(Records from a dataset)
———

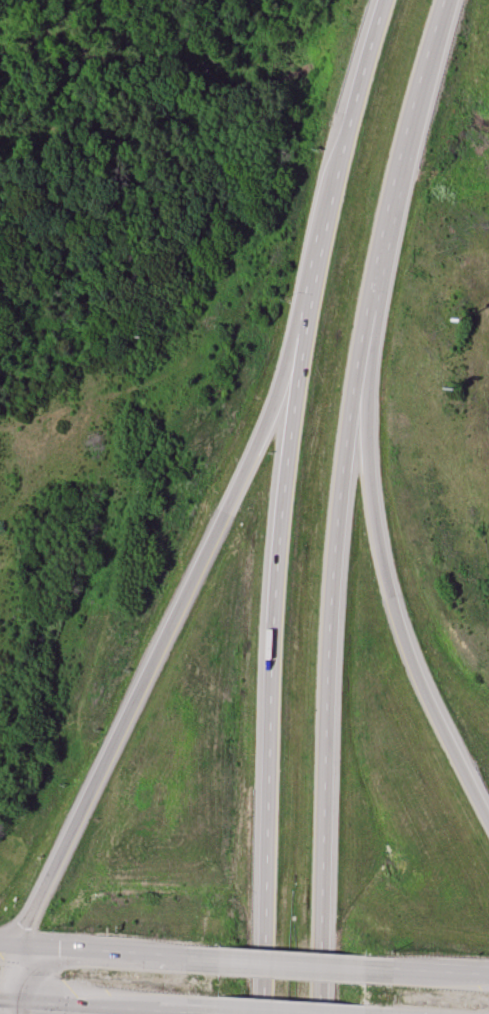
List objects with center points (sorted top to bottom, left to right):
road: (280, 501)
road: (339, 501)
road: (380, 554)
road: (177, 606)
road: (9, 948)
road: (120, 954)
road: (292, 964)
road: (426, 972)
road: (19, 976)
road: (9, 1002)
road: (19, 1008)
road: (122, 1008)
road: (232, 1013)

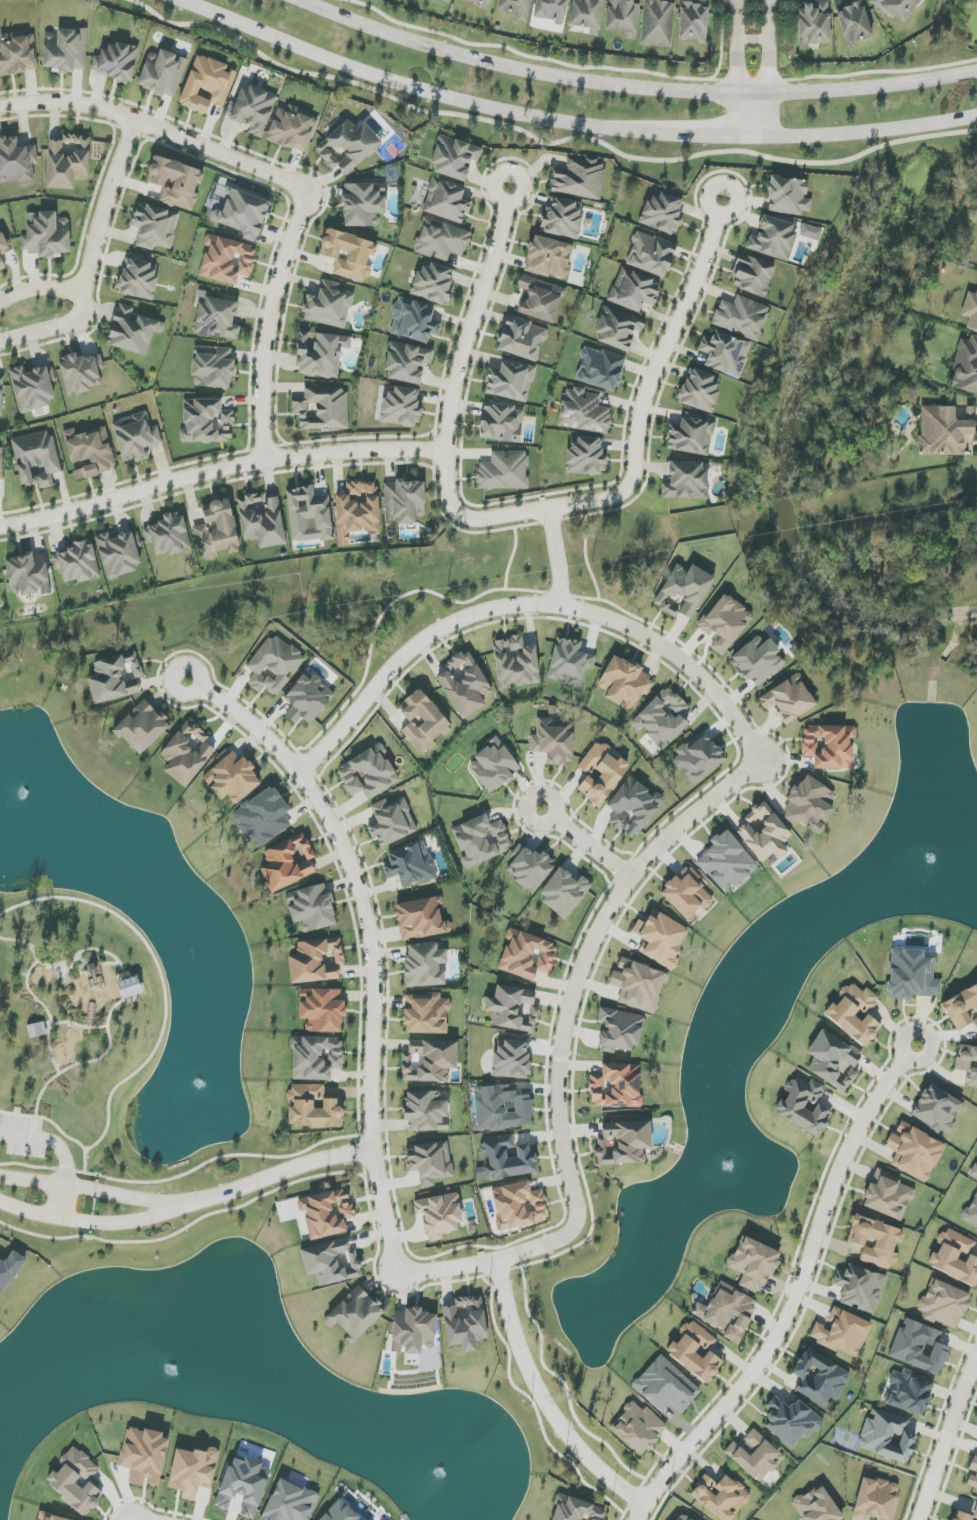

———

# INSTRUCTION
Repeat the lines above exactly, and keep every picture out.

# RESPONSE TO THE EXERCISE
List objects with center points (sorted top to bottom, left to right):
road: (280, 501)
road: (339, 501)
road: (380, 554)
road: (177, 606)
road: (9, 948)
road: (120, 954)
road: (292, 964)
road: (426, 972)
road: (19, 976)
road: (9, 1002)
road: (19, 1008)
road: (122, 1008)
road: (232, 1013)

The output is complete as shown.